DIRECTIVE ▸
Could you rewrite all of the rows below, swapping every "black star" for "green star" and leaving everything else as it is?

---

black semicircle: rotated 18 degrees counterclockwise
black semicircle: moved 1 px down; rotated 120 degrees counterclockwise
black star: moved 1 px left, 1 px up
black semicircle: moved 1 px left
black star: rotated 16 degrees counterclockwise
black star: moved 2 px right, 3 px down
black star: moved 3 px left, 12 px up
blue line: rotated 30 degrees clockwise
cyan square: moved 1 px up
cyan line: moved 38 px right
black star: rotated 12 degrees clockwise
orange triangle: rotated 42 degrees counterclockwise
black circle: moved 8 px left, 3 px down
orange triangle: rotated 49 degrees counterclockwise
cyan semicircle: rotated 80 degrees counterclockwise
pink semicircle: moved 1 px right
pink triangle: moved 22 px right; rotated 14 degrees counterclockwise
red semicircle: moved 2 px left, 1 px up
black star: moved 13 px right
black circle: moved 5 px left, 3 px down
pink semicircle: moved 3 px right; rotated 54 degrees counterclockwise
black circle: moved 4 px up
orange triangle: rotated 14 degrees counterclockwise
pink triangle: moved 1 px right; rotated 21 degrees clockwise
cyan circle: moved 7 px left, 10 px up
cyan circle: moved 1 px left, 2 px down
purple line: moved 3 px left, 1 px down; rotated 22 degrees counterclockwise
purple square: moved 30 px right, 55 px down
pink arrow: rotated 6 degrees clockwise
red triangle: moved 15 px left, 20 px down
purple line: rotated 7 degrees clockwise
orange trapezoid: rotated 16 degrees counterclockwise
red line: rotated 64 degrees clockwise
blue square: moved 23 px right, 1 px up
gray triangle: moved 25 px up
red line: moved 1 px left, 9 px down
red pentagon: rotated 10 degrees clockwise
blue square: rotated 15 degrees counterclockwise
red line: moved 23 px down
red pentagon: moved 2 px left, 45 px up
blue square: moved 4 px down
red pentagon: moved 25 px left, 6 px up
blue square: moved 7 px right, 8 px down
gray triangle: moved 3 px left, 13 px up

---

RESULT FOR THIS TASK ▸
black semicircle: rotated 18 degrees counterclockwise
black semicircle: moved 1 px down; rotated 120 degrees counterclockwise
green star: moved 1 px left, 1 px up
black semicircle: moved 1 px left
green star: rotated 16 degrees counterclockwise
green star: moved 2 px right, 3 px down
green star: moved 3 px left, 12 px up
blue line: rotated 30 degrees clockwise
cyan square: moved 1 px up
cyan line: moved 38 px right
green star: rotated 12 degrees clockwise
orange triangle: rotated 42 degrees counterclockwise
black circle: moved 8 px left, 3 px down
orange triangle: rotated 49 degrees counterclockwise
cyan semicircle: rotated 80 degrees counterclockwise
pink semicircle: moved 1 px right
pink triangle: moved 22 px right; rotated 14 degrees counterclockwise
red semicircle: moved 2 px left, 1 px up
green star: moved 13 px right
black circle: moved 5 px left, 3 px down
pink semicircle: moved 3 px right; rotated 54 degrees counterclockwise
black circle: moved 4 px up
orange triangle: rotated 14 degrees counterclockwise
pink triangle: moved 1 px right; rotated 21 degrees clockwise
cyan circle: moved 7 px left, 10 px up
cyan circle: moved 1 px left, 2 px down
purple line: moved 3 px left, 1 px down; rotated 22 degrees counterclockwise
purple square: moved 30 px right, 55 px down
pink arrow: rotated 6 degrees clockwise
red triangle: moved 15 px left, 20 px down
purple line: rotated 7 degrees clockwise
orange trapezoid: rotated 16 degrees counterclockwise
red line: rotated 64 degrees clockwise
blue square: moved 23 px right, 1 px up
gray triangle: moved 25 px up
red line: moved 1 px left, 9 px down
red pentagon: rotated 10 degrees clockwise
blue square: rotated 15 degrees counterclockwise
red line: moved 23 px down
red pentagon: moved 2 px left, 45 px up
blue square: moved 4 px down
red pentagon: moved 25 px left, 6 px up
blue square: moved 7 px right, 8 px down
gray triangle: moved 3 px left, 13 px up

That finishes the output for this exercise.